→ Exercise task
Please pick out every line of the material below that contains the string "pizz", matching case exactly, and copy each one.

Items from a dataset
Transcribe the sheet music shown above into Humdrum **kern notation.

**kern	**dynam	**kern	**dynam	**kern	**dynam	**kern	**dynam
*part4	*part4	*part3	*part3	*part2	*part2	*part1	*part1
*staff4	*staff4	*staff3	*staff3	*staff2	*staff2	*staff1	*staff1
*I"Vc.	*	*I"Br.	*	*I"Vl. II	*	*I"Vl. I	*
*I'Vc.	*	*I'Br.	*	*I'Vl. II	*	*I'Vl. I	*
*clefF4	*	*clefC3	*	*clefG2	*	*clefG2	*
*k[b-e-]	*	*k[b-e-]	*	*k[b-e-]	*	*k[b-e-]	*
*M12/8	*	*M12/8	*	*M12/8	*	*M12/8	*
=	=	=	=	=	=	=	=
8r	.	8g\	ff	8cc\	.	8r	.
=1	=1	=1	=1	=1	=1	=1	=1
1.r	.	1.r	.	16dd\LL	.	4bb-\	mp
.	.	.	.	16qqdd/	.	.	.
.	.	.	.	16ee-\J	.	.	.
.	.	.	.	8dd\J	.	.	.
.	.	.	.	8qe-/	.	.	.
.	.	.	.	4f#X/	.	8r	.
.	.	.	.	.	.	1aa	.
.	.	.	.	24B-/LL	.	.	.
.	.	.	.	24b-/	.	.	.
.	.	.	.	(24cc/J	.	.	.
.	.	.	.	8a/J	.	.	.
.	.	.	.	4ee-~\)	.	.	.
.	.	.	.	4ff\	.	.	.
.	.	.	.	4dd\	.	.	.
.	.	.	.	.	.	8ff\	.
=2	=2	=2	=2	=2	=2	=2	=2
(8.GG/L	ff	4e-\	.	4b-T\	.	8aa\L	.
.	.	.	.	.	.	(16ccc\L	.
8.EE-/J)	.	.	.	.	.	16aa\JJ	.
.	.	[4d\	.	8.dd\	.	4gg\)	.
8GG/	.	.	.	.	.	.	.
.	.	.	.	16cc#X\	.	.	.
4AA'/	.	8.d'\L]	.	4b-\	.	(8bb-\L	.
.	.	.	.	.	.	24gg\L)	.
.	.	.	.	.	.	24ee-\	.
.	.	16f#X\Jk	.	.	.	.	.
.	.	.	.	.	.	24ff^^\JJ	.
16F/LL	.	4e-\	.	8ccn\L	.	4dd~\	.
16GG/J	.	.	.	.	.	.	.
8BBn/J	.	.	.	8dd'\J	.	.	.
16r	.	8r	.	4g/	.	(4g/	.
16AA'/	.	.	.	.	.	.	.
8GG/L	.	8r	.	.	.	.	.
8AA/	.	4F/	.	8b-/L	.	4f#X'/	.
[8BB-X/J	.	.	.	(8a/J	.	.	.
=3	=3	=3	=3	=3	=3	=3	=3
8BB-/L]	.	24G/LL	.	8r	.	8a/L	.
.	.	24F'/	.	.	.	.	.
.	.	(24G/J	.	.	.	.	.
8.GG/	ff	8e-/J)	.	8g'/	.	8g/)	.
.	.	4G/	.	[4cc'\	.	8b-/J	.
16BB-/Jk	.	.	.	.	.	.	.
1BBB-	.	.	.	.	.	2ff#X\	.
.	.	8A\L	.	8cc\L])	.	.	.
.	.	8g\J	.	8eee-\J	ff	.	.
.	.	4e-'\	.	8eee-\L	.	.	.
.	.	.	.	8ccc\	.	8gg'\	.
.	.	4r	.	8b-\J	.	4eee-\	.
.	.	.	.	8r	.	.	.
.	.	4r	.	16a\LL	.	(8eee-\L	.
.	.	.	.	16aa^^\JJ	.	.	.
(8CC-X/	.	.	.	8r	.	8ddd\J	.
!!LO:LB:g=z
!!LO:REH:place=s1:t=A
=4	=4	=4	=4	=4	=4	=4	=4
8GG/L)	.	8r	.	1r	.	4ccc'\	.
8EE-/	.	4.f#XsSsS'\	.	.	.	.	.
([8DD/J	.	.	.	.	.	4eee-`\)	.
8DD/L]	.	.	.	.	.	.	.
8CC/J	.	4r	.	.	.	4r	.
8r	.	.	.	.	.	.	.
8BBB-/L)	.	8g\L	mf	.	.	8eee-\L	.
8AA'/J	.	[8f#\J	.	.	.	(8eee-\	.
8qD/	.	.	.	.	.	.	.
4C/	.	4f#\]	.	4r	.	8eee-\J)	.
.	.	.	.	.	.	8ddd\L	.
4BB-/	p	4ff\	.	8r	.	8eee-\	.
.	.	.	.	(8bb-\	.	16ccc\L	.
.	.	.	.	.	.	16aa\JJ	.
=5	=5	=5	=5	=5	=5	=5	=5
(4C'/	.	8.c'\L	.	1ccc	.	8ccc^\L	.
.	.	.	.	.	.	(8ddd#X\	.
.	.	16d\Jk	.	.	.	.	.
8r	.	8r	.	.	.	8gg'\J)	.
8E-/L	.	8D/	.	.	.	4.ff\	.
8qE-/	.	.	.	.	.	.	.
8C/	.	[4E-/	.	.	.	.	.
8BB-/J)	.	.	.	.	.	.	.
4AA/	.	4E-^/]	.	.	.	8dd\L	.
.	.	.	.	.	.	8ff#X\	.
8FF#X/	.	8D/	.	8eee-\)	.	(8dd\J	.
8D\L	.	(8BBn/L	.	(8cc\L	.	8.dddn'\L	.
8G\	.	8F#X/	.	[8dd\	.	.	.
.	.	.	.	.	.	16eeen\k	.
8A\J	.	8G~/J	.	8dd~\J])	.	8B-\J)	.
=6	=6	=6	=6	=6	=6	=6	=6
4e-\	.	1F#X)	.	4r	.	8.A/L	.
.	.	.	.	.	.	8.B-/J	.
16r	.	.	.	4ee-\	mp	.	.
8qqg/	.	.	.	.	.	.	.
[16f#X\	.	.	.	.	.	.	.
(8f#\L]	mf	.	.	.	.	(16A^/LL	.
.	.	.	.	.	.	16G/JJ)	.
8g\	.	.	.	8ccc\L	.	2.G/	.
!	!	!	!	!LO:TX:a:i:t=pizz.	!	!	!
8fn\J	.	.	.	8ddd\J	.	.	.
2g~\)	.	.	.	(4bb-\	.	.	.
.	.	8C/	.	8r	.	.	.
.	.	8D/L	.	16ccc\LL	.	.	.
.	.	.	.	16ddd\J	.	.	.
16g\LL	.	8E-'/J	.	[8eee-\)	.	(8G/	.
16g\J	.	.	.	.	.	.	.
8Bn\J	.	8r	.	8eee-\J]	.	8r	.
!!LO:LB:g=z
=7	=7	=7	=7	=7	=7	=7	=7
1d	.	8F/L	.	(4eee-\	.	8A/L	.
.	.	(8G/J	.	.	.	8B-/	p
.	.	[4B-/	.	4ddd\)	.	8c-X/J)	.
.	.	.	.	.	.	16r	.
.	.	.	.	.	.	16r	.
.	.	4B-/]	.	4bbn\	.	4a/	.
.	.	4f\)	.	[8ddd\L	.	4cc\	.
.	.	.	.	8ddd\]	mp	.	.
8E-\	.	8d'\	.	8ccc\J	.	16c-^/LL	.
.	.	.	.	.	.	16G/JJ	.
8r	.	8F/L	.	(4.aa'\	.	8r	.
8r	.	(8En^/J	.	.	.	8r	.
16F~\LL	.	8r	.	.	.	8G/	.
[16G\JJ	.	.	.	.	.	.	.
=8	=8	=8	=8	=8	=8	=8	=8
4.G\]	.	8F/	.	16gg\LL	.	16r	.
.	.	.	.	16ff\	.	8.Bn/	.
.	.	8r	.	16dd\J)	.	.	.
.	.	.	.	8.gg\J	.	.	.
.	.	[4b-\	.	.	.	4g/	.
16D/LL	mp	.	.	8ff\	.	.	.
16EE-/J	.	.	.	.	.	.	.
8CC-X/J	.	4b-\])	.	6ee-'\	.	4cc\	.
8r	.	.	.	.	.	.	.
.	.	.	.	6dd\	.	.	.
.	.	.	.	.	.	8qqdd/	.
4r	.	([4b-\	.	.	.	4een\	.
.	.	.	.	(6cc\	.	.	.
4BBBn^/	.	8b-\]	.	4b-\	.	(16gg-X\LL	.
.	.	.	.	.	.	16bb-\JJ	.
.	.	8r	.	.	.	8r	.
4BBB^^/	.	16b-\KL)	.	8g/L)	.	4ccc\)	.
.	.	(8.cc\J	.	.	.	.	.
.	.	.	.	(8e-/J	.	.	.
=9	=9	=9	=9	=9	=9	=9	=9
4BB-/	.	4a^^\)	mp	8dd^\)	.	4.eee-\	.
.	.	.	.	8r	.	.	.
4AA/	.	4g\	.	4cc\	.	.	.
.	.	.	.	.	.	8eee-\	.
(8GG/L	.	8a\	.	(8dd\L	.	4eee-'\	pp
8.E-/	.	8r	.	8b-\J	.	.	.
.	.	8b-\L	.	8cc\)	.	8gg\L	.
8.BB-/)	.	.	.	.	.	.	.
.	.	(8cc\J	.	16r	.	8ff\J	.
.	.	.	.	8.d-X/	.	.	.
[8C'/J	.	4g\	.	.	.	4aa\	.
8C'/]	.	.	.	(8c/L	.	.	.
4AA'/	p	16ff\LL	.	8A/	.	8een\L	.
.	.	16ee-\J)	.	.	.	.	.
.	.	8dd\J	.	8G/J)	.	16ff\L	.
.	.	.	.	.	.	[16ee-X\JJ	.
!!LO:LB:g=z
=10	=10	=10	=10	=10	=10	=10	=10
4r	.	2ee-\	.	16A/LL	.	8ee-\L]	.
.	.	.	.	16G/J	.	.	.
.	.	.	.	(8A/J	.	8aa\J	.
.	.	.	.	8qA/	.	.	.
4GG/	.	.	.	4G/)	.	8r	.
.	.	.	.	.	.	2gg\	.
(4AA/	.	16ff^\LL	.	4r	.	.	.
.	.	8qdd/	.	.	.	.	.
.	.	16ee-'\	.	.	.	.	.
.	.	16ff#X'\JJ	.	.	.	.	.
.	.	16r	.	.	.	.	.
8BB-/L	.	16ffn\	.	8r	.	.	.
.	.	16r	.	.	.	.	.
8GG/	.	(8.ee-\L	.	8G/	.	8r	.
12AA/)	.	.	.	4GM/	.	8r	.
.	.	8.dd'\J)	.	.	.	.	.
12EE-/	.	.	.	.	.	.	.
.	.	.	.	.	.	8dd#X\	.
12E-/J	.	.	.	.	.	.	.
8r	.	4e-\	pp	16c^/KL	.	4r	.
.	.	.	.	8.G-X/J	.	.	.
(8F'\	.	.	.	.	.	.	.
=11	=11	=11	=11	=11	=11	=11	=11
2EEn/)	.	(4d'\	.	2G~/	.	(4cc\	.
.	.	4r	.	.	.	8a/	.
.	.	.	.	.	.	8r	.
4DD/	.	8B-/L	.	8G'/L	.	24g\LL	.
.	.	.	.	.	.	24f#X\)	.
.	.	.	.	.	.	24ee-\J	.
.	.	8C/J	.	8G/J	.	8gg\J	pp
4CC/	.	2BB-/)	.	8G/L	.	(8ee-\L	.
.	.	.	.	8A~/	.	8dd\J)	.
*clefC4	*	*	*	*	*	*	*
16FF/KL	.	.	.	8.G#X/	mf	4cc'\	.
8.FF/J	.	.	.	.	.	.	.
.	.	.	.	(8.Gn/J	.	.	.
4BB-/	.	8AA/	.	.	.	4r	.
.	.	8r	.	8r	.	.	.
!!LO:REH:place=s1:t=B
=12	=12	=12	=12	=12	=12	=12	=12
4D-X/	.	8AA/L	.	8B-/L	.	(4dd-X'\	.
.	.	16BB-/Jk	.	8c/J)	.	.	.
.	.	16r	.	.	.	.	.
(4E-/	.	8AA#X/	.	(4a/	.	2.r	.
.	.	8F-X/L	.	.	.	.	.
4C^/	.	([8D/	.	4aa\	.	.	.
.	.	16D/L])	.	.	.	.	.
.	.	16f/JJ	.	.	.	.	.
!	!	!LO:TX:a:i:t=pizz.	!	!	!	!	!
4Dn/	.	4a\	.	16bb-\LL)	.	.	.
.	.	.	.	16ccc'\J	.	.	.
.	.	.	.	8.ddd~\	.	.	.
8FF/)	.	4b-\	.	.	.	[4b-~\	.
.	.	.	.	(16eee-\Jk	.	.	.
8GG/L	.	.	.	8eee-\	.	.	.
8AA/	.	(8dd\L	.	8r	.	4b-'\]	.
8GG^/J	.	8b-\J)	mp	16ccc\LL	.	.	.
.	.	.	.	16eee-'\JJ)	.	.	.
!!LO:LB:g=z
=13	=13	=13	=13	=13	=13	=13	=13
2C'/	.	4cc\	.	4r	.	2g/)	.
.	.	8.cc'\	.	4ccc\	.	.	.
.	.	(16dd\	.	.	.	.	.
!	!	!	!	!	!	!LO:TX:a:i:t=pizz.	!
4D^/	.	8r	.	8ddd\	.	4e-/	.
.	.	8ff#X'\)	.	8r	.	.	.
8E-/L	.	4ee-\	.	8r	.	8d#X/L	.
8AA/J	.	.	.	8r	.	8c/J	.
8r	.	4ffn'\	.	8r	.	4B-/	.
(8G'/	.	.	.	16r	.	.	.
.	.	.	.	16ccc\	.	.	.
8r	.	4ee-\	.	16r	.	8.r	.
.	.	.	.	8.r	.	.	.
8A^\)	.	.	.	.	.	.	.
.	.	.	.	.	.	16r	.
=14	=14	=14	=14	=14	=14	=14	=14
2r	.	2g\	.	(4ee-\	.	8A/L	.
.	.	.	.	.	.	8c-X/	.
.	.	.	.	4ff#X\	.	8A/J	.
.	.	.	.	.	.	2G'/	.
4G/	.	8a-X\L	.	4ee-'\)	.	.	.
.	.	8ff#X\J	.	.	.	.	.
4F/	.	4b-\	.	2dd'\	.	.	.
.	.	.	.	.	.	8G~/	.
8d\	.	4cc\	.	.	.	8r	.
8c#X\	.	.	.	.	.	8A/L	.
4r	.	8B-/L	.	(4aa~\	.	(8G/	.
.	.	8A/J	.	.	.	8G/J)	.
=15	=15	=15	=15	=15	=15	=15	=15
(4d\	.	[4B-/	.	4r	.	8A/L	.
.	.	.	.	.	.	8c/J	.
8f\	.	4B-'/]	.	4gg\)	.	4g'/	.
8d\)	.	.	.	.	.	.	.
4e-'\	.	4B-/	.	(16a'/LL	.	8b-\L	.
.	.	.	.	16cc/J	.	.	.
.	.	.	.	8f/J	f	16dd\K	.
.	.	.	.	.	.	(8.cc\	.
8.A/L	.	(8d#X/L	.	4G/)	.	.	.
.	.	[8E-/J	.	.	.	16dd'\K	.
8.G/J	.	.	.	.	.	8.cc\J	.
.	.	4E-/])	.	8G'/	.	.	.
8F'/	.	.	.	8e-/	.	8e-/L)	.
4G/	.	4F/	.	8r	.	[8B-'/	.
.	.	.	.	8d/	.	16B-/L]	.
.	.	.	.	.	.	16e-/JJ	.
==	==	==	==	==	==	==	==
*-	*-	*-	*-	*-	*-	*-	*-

→ Written response
!	!	!	!	!LO:TX:a:i:t=pizz.	!	!	!
!	!	!LO:TX:a:i:t=pizz.	!	!	!	!	!
!	!	!	!	!	!	!LO:TX:a:i:t=pizz.	!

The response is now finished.